▶ **Task prompt**
Among the lines below, copy exactly those from the one with "D204: diode (A VS, K U202/P1.1) -> none" through the one with "D1: LED (A DGND, K", counting both ends.

* * * * * * * * *

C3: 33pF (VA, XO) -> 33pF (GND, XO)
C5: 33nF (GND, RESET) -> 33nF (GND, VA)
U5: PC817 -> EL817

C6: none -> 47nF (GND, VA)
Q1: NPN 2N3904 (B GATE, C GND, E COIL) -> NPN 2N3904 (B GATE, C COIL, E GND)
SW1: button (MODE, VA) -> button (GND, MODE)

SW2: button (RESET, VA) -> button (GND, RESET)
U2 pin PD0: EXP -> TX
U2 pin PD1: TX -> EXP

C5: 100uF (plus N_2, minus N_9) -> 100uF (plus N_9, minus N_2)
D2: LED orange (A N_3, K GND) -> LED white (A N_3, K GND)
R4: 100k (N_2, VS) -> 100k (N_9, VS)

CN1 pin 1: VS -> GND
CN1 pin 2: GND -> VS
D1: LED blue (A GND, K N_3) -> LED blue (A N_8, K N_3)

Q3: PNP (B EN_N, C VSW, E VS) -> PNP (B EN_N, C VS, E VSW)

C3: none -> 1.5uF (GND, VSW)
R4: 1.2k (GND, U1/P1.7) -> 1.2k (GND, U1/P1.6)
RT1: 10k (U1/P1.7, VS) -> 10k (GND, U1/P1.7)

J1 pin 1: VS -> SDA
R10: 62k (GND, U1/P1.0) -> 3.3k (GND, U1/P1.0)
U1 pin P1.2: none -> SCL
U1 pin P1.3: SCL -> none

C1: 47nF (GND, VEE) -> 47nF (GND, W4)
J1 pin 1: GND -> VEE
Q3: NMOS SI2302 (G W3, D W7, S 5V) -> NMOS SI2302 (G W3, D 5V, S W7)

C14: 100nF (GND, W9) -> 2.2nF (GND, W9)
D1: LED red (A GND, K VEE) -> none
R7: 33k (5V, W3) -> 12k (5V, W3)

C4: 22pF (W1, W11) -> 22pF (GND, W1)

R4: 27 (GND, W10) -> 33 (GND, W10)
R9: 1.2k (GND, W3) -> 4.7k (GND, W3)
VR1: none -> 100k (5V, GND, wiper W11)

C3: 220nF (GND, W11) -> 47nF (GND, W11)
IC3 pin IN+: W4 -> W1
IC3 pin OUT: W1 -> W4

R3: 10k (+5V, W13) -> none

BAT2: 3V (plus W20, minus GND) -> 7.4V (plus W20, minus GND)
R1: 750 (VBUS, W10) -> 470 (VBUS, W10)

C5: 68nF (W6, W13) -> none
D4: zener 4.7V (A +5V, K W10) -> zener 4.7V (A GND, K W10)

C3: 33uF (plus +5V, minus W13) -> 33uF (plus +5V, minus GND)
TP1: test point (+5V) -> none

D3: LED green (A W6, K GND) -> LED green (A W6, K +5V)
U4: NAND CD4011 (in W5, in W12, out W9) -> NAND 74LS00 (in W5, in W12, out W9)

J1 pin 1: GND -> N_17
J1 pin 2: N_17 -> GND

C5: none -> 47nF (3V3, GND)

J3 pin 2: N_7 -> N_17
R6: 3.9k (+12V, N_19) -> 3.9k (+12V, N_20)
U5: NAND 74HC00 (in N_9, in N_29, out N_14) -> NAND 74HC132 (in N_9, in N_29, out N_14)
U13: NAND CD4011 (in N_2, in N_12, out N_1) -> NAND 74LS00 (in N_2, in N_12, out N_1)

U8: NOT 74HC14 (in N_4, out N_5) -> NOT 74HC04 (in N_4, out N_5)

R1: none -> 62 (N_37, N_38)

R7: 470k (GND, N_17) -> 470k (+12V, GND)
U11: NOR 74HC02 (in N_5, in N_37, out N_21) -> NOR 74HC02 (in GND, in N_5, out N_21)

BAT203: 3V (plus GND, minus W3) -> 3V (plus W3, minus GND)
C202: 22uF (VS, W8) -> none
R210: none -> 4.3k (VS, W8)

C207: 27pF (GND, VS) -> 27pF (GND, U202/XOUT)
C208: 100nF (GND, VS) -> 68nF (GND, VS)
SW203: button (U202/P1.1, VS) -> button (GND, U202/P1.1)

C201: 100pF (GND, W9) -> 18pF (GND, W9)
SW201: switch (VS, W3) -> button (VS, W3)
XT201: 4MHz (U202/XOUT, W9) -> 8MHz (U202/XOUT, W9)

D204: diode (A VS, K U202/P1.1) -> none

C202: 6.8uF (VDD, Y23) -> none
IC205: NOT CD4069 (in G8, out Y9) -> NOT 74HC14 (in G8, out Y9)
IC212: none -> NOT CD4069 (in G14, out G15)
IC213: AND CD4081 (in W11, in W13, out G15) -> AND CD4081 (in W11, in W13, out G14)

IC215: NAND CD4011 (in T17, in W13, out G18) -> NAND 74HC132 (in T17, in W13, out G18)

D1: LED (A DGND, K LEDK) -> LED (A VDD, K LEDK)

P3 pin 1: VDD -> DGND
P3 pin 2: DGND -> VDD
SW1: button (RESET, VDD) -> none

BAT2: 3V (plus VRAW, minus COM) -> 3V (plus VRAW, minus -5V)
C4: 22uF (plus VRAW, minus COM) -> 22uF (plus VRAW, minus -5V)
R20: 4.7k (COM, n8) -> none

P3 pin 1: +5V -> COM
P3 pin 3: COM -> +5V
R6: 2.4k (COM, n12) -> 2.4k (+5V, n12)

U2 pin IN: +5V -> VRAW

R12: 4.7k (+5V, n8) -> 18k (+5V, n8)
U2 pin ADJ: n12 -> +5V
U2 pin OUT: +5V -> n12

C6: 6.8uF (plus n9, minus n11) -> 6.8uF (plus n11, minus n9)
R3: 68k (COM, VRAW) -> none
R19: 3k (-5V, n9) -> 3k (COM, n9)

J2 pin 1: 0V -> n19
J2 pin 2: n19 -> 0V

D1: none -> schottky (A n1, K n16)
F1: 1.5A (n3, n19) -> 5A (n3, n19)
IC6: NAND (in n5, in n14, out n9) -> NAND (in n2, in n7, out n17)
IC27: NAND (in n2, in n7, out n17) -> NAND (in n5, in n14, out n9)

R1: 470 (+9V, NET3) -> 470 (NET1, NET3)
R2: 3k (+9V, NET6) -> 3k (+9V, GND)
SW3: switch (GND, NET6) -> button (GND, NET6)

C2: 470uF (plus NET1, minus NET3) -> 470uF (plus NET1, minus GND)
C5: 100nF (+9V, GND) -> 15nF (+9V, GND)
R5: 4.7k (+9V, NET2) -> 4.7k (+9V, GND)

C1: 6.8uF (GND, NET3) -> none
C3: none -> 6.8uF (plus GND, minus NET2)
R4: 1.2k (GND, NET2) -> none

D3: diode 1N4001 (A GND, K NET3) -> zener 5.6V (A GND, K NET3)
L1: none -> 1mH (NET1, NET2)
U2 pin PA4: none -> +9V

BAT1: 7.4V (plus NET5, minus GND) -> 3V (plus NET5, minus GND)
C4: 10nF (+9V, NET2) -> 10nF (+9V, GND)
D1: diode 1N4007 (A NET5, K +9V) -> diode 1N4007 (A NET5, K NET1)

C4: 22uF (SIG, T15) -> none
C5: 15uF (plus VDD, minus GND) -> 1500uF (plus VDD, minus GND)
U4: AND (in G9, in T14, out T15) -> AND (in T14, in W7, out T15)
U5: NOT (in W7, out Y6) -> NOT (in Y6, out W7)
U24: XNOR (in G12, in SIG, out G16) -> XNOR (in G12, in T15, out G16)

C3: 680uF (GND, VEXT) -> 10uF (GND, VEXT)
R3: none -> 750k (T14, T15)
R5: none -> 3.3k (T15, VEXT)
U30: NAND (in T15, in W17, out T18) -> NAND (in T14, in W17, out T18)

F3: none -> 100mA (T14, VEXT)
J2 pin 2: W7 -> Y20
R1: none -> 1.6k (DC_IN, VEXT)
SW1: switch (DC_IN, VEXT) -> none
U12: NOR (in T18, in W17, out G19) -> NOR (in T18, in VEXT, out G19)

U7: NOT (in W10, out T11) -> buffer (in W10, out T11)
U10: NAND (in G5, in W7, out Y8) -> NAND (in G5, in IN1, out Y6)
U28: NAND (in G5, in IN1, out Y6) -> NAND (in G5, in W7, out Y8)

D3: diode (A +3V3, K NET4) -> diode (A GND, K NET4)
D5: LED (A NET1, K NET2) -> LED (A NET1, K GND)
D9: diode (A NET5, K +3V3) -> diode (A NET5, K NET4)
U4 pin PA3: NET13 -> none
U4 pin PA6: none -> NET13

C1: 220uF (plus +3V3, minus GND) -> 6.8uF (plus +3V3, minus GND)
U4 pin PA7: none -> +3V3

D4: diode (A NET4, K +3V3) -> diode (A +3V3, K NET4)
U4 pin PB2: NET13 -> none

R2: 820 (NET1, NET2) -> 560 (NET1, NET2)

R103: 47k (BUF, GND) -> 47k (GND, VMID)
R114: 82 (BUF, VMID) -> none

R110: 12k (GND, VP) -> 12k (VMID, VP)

* * * * * * * * *

▶ **Result of the task**
D204: diode (A VS, K U202/P1.1) -> none

C202: 6.8uF (VDD, Y23) -> none
IC205: NOT CD4069 (in G8, out Y9) -> NOT 74HC14 (in G8, out Y9)
IC212: none -> NOT CD4069 (in G14, out G15)
IC213: AND CD4081 (in W11, in W13, out G15) -> AND CD4081 (in W11, in W13, out G14)

IC215: NAND CD4011 (in T17, in W13, out G18) -> NAND 74HC132 (in T17, in W13, out G18)

D1: LED (A DGND, K LEDK) -> LED (A VDD, K LEDK)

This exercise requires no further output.